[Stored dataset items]
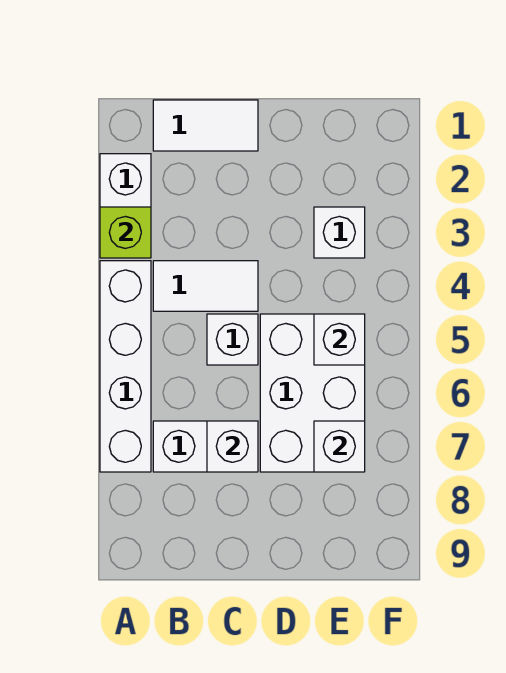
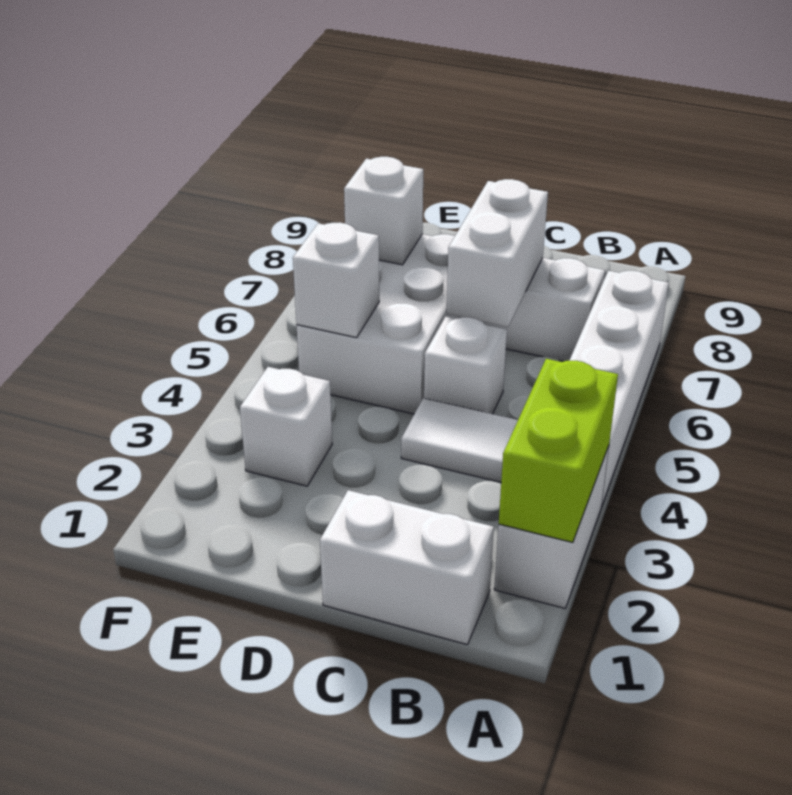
lime brick A3 level 2 -> lime brick A2:A3 level 2
white tile B1:C1 level 1 -> white brick B1:C1 level 1
white brick C7 level 2 -> white brick C6:C7 level 2

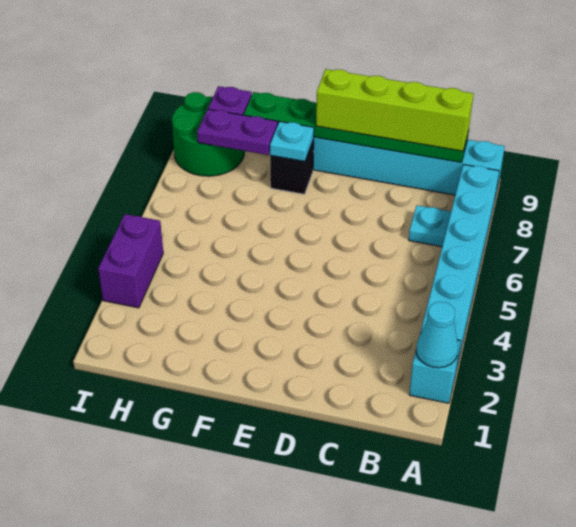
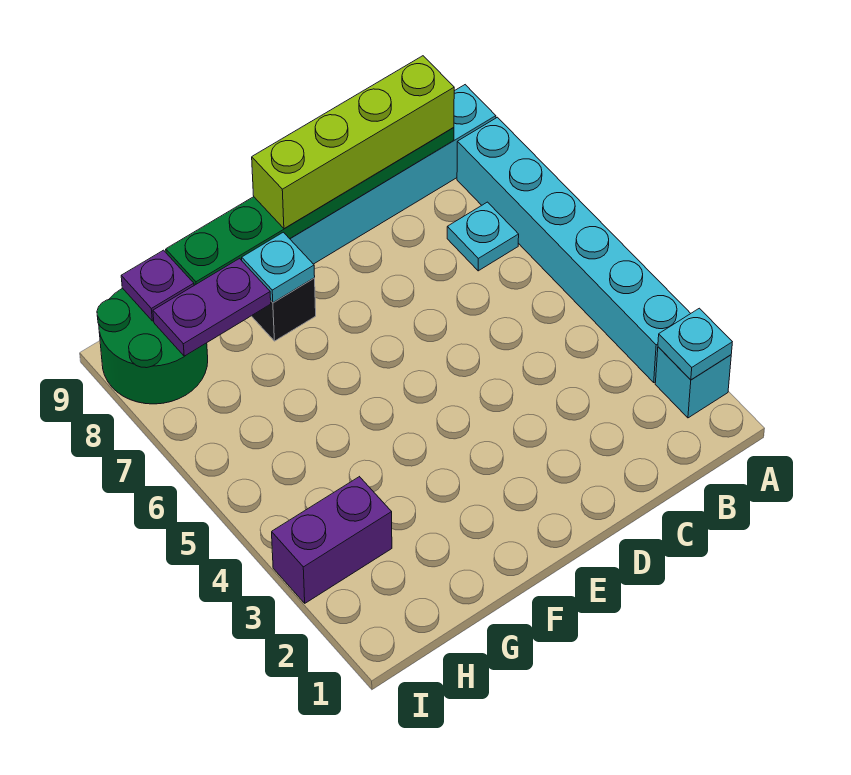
cyan cone A2 level 2 -> cyan plate A2 level 2
purple brick I3:I4 level 1 -> purple brick H3:I3 level 1

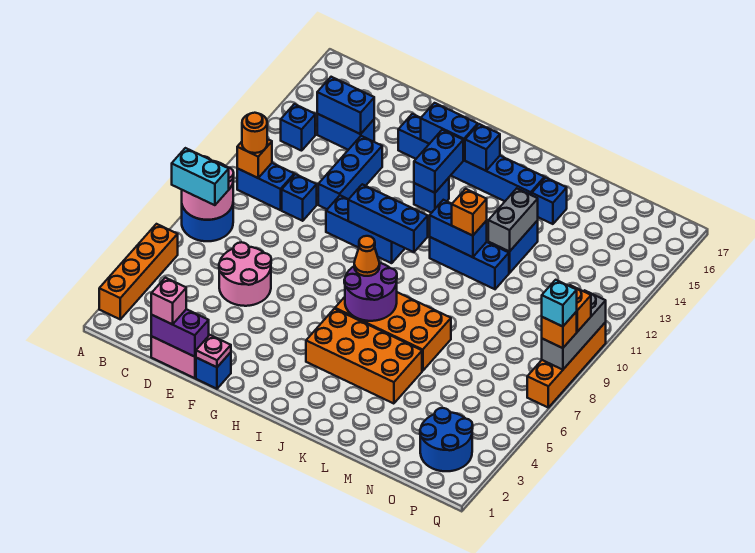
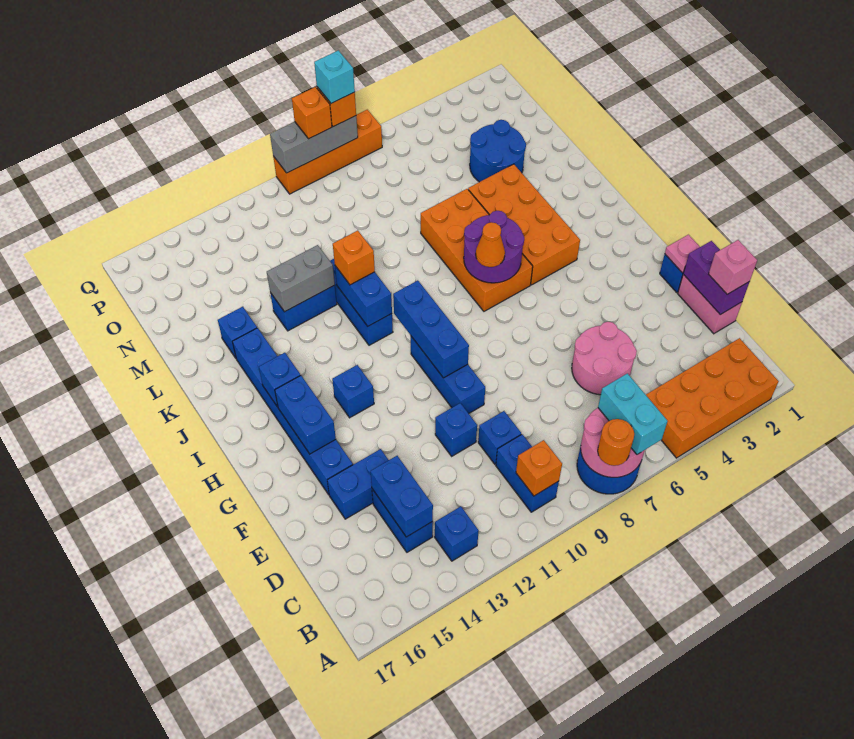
orange brick A2:A5 level 1 -> orange brick A2:B5 level 1
orange round brick B10 level 3 -> orange round brick A8 level 3
blue brick E11:E13 level 1 -> blue brick E11 level 1
blue brick H13:H14 level 2 -> blue brick E14:E15 level 1
blue round brick O2:P3 level 1 -> blue round brick M3:N4 level 1

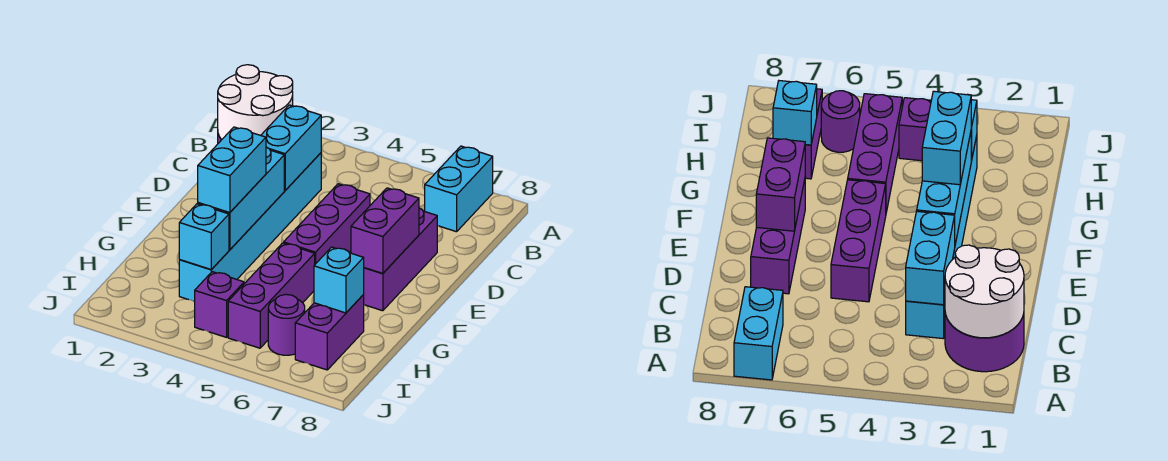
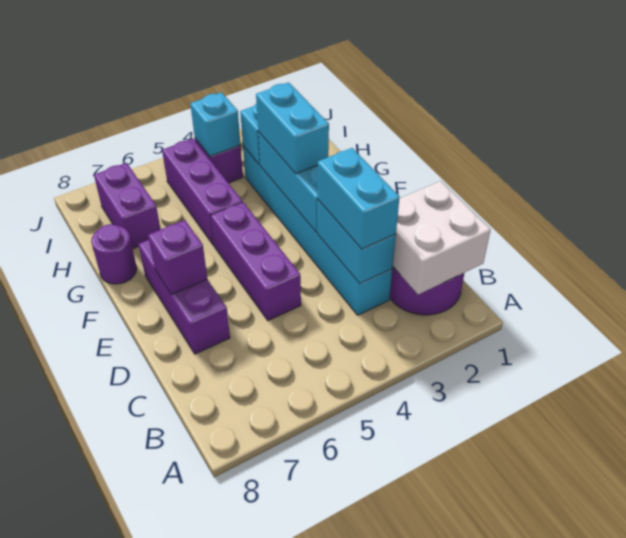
cyan brick A7:B7 level 1 -> cyan brick C3:D3 level 3
white round brick B1:C2 level 2 -> white brick B1:C2 level 2
purple brick E7:F7 level 2 -> purple brick E7 level 2
cyan brick H7 level 2 -> cyan brick I4 level 2
purple round brick I6 level 1 -> purple round brick G8 level 1

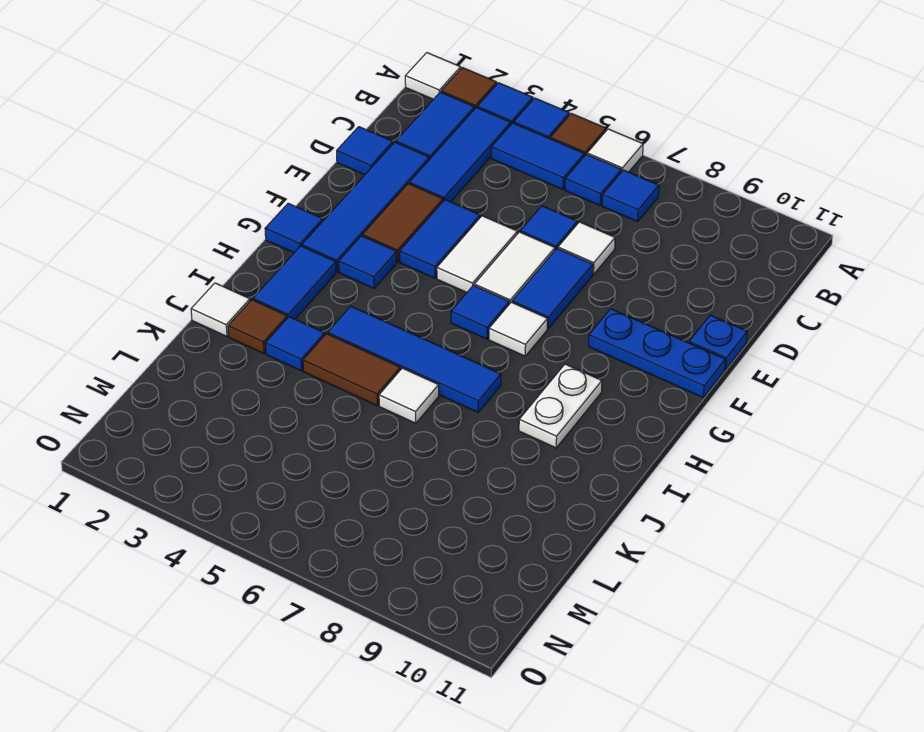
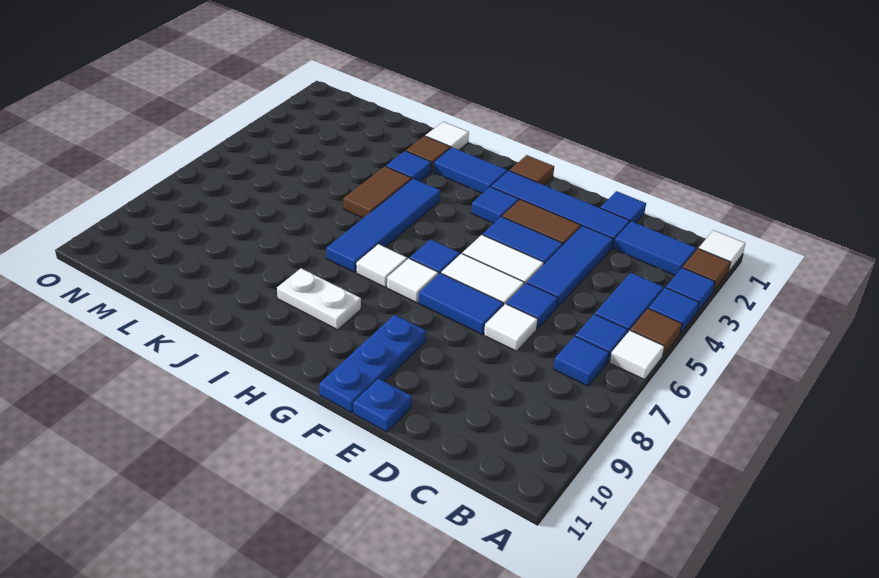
blue tile B3:D3 level 1 -> blue tile D3:D5 level 1
blue tile G1 level 1 -> brown tile G1 level 1
white tile J6 level 1 -> white tile H7 level 1

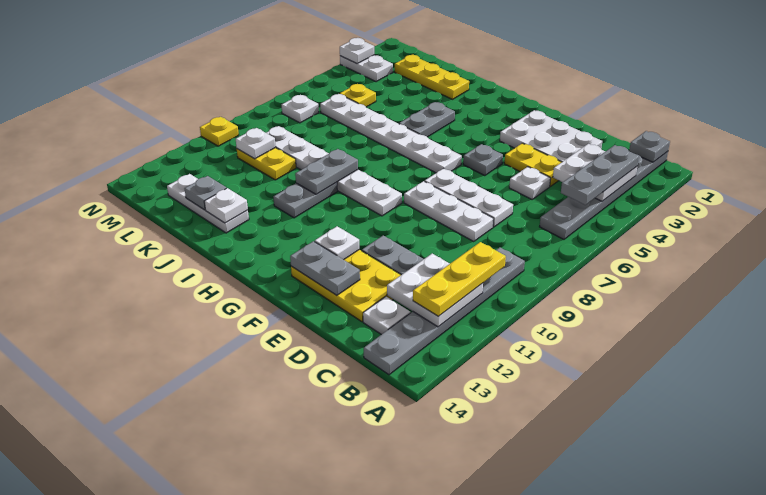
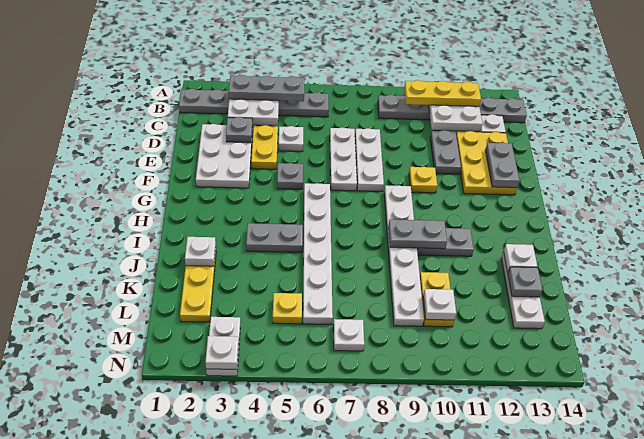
grey plate B1 level 2 -> grey plate D3 level 2
white plate F12 level 2 -> white plate J2 level 2
yellow plate N10 level 1 -> yellow plate F10 level 1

## Try it:
Every entry should come back exactly as written, only without images.

## Response to this task:
lime brick A3 level 2 -> lime brick A2:A3 level 2
white tile B1:C1 level 1 -> white brick B1:C1 level 1
white brick C7 level 2 -> white brick C6:C7 level 2

cyan cone A2 level 2 -> cyan plate A2 level 2
purple brick I3:I4 level 1 -> purple brick H3:I3 level 1

orange brick A2:A5 level 1 -> orange brick A2:B5 level 1
orange round brick B10 level 3 -> orange round brick A8 level 3
blue brick E11:E13 level 1 -> blue brick E11 level 1
blue brick H13:H14 level 2 -> blue brick E14:E15 level 1
blue round brick O2:P3 level 1 -> blue round brick M3:N4 level 1

cyan brick A7:B7 level 1 -> cyan brick C3:D3 level 3
white round brick B1:C2 level 2 -> white brick B1:C2 level 2
purple brick E7:F7 level 2 -> purple brick E7 level 2
cyan brick H7 level 2 -> cyan brick I4 level 2
purple round brick I6 level 1 -> purple round brick G8 level 1

blue tile B3:D3 level 1 -> blue tile D3:D5 level 1
blue tile G1 level 1 -> brown tile G1 level 1
white tile J6 level 1 -> white tile H7 level 1

grey plate B1 level 2 -> grey plate D3 level 2
white plate F12 level 2 -> white plate J2 level 2
yellow plate N10 level 1 -> yellow plate F10 level 1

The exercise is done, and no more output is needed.